"""
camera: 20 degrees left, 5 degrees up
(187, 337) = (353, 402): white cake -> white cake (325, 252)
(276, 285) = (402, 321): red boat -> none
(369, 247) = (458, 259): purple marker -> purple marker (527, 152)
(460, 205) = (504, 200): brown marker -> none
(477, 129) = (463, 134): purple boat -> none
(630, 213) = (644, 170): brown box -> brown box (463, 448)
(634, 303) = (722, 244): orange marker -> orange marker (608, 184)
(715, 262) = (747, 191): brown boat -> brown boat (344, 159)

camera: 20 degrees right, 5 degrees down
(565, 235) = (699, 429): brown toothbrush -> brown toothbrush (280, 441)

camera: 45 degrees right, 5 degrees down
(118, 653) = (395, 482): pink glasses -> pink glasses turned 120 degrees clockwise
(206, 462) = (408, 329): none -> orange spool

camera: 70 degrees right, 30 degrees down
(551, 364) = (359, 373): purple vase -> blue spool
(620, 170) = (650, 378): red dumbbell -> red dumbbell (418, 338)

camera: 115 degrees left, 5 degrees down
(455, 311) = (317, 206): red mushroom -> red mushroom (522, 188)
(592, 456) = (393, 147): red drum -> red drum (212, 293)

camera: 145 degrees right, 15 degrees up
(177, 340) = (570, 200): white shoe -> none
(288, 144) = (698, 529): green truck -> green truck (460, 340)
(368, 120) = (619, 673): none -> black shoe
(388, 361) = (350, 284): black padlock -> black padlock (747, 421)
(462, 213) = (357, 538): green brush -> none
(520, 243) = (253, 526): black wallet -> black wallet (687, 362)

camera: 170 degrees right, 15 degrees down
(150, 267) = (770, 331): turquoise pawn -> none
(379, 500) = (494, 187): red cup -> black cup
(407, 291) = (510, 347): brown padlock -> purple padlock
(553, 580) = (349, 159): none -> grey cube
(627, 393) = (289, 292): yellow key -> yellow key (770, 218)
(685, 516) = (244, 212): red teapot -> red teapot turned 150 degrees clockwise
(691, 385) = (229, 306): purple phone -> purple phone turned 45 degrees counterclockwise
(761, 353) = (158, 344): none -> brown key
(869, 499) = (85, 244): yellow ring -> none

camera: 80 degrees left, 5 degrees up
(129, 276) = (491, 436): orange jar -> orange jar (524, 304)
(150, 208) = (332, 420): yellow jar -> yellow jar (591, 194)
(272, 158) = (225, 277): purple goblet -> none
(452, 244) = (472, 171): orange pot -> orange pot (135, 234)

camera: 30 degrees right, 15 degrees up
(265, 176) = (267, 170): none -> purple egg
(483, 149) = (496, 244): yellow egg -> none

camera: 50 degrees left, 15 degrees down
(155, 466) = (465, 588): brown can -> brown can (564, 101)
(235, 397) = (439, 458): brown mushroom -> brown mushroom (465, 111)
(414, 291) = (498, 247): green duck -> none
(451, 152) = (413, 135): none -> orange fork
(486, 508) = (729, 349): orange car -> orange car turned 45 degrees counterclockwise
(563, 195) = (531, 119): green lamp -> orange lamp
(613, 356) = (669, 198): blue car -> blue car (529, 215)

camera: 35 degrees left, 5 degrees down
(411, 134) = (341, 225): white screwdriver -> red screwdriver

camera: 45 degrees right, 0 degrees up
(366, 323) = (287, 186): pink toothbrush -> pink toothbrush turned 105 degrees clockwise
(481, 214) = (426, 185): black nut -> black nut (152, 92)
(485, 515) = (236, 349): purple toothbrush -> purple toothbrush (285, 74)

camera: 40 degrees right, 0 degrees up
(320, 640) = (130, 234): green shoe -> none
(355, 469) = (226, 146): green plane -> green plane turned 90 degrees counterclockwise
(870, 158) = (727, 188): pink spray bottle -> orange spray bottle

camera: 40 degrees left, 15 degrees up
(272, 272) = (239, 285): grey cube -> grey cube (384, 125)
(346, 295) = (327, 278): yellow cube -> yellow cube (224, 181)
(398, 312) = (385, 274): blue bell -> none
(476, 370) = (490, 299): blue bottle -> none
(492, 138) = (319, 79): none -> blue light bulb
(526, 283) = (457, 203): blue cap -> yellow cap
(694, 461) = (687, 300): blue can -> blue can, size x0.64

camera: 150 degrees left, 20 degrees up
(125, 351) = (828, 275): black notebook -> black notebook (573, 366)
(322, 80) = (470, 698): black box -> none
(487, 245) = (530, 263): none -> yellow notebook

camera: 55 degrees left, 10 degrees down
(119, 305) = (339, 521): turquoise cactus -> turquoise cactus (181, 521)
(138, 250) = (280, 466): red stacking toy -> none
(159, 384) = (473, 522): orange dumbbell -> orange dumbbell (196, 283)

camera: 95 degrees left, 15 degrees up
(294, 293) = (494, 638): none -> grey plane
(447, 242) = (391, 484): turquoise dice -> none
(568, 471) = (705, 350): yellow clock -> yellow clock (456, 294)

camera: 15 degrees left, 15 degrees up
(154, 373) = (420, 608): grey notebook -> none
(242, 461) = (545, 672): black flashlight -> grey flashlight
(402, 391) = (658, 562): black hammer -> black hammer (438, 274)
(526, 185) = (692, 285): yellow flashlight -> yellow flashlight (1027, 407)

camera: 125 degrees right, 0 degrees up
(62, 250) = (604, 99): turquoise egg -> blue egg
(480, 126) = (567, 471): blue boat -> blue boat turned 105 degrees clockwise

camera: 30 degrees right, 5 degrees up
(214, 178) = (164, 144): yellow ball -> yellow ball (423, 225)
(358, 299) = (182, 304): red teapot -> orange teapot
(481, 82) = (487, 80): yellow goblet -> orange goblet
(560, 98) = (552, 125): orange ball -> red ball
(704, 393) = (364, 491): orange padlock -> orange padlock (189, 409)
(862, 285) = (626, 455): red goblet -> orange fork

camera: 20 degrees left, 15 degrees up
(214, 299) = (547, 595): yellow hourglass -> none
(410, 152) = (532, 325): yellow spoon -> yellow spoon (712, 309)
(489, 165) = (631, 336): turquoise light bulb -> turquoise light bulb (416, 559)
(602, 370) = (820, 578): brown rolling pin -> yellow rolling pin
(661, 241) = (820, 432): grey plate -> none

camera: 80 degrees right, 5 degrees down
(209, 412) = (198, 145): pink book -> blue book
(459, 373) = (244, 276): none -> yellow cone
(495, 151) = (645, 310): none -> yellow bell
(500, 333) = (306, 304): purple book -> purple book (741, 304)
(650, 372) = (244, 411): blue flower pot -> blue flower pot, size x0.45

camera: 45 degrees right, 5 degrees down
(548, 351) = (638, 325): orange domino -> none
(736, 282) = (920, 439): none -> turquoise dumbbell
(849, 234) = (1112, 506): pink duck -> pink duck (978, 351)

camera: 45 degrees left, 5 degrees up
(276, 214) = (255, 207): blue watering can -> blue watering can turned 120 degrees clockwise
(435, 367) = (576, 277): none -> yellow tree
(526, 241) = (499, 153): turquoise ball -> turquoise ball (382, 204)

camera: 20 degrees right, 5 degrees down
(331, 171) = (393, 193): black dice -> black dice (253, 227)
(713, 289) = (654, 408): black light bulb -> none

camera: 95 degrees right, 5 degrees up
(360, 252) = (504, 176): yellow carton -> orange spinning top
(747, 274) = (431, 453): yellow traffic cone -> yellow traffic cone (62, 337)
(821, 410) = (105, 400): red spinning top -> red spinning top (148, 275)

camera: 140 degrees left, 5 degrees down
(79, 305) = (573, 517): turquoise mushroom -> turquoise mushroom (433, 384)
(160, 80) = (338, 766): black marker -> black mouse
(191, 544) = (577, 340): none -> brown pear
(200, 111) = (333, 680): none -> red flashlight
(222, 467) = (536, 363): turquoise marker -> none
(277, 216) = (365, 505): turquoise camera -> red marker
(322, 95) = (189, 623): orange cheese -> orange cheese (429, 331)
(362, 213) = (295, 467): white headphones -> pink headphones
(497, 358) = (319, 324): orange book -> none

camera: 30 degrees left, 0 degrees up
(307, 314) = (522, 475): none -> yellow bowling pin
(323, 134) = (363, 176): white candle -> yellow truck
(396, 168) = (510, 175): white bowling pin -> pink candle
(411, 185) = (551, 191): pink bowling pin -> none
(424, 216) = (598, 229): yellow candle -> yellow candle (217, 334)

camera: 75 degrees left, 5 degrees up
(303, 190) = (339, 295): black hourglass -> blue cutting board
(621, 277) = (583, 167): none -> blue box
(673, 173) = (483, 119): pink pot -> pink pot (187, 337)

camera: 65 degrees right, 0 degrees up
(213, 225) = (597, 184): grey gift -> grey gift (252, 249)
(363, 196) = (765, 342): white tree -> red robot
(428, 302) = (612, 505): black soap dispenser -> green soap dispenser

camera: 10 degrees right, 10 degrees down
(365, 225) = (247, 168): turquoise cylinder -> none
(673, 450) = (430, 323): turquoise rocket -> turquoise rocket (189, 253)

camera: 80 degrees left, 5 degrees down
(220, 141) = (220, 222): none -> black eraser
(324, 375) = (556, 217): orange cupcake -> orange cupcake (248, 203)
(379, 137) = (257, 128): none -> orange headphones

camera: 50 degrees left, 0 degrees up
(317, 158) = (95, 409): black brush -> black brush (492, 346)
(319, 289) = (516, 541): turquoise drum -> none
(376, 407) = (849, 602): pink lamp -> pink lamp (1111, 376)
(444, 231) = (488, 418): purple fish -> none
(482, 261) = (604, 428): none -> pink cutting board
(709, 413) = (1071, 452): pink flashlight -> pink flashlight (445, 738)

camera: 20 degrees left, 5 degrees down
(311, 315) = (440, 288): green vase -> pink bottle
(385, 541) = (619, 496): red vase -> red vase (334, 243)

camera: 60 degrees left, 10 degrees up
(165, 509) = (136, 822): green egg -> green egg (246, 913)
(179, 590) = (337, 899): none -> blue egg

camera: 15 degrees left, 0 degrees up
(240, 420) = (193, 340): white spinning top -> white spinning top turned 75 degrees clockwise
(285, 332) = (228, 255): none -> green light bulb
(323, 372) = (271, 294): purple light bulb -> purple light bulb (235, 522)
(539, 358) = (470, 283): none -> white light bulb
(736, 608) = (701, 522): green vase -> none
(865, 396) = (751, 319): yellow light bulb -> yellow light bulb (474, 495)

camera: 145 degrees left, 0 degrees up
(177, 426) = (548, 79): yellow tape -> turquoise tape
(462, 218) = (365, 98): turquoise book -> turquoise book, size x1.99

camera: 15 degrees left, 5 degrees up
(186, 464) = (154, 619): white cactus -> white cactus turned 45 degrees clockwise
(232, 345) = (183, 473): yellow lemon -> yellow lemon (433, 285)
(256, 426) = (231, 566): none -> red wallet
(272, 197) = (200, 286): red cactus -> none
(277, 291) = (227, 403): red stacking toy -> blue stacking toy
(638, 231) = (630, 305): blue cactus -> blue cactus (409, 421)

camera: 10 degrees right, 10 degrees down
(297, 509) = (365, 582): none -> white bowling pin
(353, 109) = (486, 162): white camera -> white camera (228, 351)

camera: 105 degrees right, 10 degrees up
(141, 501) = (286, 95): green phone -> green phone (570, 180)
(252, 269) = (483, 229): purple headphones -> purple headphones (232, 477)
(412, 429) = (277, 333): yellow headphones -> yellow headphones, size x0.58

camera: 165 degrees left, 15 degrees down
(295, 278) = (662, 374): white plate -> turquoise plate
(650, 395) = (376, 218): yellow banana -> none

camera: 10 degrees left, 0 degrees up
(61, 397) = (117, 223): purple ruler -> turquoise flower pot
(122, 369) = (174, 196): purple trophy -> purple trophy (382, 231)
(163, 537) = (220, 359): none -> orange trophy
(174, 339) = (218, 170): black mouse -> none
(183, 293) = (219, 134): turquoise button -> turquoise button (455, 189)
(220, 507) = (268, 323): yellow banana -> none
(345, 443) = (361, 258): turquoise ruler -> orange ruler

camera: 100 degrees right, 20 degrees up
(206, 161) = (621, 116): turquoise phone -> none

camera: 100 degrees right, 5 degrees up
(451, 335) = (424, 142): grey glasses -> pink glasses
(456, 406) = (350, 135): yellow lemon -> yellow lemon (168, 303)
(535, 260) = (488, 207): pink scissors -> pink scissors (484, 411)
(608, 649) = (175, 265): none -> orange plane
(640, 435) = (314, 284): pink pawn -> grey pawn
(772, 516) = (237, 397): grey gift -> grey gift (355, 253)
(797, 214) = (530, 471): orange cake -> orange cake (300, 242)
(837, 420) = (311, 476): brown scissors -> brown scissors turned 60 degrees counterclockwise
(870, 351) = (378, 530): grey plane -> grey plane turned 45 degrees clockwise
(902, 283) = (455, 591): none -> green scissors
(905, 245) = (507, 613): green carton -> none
"""
▸ **ABOUT THIS TASK**: Among the entries above, the line containing "camera: 115 degrees left, 5 degrees down", the line containing "camera: 170 degrees right, 15 degrees down", and all lines between them are to be restated word for word; nothing else belongs in the reply.

▸ **ANSWER AREA**:
camera: 115 degrees left, 5 degrees down
(455, 311) = (317, 206): red mushroom -> red mushroom (522, 188)
(592, 456) = (393, 147): red drum -> red drum (212, 293)

camera: 145 degrees right, 15 degrees up
(177, 340) = (570, 200): white shoe -> none
(288, 144) = (698, 529): green truck -> green truck (460, 340)
(368, 120) = (619, 673): none -> black shoe
(388, 361) = (350, 284): black padlock -> black padlock (747, 421)
(462, 213) = (357, 538): green brush -> none
(520, 243) = (253, 526): black wallet -> black wallet (687, 362)

camera: 170 degrees right, 15 degrees down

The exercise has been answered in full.